» THE TASK:
Reprint the entire listing exactly.

» PROVIDED INFORMATION:
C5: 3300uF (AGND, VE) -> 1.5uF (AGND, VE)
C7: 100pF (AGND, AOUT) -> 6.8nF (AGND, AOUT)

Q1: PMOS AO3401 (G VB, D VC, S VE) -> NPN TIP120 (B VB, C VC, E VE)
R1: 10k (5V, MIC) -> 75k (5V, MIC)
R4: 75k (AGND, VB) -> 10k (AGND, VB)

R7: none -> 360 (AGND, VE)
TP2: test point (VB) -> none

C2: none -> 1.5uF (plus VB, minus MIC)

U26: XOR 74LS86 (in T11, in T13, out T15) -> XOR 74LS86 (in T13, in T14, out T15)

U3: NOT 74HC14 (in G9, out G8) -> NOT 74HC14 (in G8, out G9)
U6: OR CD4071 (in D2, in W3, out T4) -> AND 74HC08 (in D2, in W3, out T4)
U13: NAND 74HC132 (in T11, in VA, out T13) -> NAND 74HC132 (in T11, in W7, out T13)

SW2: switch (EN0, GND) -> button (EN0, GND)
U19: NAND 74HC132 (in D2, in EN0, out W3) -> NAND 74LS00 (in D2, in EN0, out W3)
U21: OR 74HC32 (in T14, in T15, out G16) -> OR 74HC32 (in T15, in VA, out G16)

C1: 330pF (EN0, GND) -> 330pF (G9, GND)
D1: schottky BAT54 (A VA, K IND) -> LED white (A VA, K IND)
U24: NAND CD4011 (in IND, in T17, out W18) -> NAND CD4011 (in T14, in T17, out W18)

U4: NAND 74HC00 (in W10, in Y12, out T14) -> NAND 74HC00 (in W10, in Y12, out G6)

» REPLY TO THE TASK:
C5: 3300uF (AGND, VE) -> 1.5uF (AGND, VE)
C7: 100pF (AGND, AOUT) -> 6.8nF (AGND, AOUT)

Q1: PMOS AO3401 (G VB, D VC, S VE) -> NPN TIP120 (B VB, C VC, E VE)
R1: 10k (5V, MIC) -> 75k (5V, MIC)
R4: 75k (AGND, VB) -> 10k (AGND, VB)

R7: none -> 360 (AGND, VE)
TP2: test point (VB) -> none

C2: none -> 1.5uF (plus VB, minus MIC)

U26: XOR 74LS86 (in T11, in T13, out T15) -> XOR 74LS86 (in T13, in T14, out T15)

U3: NOT 74HC14 (in G9, out G8) -> NOT 74HC14 (in G8, out G9)
U6: OR CD4071 (in D2, in W3, out T4) -> AND 74HC08 (in D2, in W3, out T4)
U13: NAND 74HC132 (in T11, in VA, out T13) -> NAND 74HC132 (in T11, in W7, out T13)

SW2: switch (EN0, GND) -> button (EN0, GND)
U19: NAND 74HC132 (in D2, in EN0, out W3) -> NAND 74LS00 (in D2, in EN0, out W3)
U21: OR 74HC32 (in T14, in T15, out G16) -> OR 74HC32 (in T15, in VA, out G16)

C1: 330pF (EN0, GND) -> 330pF (G9, GND)
D1: schottky BAT54 (A VA, K IND) -> LED white (A VA, K IND)
U24: NAND CD4011 (in IND, in T17, out W18) -> NAND CD4011 (in T14, in T17, out W18)

U4: NAND 74HC00 (in W10, in Y12, out T14) -> NAND 74HC00 (in W10, in Y12, out G6)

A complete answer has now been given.